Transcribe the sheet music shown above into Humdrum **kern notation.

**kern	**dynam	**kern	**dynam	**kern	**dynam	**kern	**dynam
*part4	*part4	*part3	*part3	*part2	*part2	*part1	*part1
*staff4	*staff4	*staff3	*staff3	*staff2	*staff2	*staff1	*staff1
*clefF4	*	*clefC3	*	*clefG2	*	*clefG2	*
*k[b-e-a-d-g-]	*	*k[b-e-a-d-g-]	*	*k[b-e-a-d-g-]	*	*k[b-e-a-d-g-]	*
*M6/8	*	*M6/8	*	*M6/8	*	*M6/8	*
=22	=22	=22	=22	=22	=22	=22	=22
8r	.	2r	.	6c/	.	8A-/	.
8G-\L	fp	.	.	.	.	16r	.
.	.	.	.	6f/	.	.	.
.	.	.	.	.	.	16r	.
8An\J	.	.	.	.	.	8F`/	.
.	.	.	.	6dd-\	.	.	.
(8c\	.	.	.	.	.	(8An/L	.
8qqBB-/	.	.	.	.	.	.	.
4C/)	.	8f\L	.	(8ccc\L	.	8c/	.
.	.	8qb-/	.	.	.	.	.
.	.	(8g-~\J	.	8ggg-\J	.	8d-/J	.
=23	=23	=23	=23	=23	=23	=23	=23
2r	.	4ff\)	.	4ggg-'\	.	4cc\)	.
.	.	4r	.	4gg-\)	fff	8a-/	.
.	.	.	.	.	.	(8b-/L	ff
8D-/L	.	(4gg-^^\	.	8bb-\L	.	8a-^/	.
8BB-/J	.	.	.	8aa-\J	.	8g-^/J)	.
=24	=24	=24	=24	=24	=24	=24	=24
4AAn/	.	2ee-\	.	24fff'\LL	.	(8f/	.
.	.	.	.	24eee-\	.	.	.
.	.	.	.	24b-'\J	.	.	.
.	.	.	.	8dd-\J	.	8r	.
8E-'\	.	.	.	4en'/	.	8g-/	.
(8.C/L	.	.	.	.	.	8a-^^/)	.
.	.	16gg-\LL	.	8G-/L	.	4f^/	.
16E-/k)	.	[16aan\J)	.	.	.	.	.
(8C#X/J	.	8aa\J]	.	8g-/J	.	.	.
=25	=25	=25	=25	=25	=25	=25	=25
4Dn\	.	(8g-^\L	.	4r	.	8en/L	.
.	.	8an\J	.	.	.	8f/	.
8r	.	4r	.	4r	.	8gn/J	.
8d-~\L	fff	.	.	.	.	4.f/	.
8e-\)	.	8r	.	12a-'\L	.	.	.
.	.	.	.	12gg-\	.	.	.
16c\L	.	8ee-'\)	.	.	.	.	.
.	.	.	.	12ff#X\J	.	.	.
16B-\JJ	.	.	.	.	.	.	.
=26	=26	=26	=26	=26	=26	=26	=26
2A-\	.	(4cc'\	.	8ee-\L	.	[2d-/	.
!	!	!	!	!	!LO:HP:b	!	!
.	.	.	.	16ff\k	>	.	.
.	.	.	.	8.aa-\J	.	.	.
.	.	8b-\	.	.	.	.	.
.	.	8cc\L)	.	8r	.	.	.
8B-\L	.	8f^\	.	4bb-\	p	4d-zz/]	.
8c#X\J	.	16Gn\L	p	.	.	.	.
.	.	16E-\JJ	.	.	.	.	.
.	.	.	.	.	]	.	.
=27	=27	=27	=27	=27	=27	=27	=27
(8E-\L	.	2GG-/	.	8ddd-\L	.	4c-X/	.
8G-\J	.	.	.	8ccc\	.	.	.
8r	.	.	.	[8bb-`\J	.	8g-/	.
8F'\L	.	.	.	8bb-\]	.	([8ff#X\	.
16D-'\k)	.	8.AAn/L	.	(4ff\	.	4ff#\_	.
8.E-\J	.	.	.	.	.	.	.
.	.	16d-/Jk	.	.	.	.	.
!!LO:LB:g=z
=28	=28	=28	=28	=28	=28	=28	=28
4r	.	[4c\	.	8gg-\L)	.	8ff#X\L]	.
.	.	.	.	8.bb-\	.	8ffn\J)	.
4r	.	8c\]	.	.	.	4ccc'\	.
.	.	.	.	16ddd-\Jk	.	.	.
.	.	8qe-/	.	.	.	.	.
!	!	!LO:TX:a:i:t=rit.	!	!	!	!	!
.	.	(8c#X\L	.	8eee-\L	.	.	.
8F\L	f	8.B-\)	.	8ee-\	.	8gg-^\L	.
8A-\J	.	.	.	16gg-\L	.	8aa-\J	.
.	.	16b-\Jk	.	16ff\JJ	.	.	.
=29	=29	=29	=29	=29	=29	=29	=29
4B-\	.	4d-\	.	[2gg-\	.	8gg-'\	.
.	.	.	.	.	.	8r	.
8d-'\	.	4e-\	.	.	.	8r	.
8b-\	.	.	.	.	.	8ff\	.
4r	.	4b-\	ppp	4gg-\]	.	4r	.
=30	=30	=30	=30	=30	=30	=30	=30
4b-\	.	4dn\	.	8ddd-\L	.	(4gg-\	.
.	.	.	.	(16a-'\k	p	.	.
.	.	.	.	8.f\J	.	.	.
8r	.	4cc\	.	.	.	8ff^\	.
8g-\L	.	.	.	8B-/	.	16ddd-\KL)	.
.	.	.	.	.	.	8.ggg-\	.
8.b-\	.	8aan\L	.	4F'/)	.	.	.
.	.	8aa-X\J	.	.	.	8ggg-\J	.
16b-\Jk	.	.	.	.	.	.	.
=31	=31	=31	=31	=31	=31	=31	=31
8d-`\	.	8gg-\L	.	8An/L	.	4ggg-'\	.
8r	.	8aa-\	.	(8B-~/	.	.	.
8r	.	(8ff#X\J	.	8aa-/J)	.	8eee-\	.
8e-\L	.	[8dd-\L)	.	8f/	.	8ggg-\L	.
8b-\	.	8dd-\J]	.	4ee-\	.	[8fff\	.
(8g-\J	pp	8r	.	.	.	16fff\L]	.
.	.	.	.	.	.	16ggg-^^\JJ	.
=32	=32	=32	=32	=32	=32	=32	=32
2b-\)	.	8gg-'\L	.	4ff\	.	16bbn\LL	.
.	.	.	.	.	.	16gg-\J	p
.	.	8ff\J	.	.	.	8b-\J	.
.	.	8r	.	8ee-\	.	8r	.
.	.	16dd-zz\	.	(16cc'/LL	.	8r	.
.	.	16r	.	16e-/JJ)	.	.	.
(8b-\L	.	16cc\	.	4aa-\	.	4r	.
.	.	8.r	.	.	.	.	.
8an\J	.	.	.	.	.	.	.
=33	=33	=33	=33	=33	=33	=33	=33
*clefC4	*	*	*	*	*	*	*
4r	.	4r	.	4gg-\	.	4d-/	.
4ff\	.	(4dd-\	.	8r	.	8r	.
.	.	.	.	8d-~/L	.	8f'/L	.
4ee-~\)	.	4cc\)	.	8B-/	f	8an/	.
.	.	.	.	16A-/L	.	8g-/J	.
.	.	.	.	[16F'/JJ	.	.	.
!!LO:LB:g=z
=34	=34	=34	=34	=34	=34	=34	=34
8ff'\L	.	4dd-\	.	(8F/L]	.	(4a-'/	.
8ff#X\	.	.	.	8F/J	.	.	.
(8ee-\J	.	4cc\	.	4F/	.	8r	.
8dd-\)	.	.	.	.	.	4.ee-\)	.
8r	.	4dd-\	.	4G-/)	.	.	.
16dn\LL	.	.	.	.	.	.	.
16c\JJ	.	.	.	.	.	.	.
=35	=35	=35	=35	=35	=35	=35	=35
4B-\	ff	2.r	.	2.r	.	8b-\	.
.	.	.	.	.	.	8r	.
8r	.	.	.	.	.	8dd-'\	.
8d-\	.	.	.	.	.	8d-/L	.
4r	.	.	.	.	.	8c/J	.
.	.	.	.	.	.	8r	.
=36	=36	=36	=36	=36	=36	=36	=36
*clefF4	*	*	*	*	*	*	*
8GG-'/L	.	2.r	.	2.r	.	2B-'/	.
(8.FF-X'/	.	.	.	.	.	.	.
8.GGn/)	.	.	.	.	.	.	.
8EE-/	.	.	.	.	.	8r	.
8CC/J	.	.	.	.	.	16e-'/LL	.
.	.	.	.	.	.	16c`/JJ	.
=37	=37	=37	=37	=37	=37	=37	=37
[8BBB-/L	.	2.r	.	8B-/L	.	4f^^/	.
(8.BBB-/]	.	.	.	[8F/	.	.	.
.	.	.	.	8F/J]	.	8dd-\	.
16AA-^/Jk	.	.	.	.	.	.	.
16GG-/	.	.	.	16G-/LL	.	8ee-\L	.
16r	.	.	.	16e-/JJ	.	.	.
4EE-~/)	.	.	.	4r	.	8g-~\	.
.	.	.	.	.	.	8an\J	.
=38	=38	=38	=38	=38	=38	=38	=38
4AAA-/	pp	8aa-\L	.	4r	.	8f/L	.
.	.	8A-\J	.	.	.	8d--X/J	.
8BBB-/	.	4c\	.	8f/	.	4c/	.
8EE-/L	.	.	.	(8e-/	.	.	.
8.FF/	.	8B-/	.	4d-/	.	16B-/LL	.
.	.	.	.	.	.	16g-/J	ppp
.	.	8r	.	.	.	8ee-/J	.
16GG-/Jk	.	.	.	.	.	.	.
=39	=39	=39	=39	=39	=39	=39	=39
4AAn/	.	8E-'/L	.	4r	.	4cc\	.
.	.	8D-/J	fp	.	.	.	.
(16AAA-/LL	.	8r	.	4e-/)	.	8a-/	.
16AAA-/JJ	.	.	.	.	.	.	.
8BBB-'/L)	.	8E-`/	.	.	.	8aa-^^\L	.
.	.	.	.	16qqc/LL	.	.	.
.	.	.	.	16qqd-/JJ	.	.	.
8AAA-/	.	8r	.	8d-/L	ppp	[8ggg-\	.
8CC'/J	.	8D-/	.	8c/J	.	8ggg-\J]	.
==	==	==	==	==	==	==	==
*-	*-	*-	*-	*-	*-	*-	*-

-- Exercise aim --
Count the lines in the entries above that contain the string "kern", treating uppercase and lowercase letters as distinct, and state only the resulting number.

-- Answer for this exercise --
2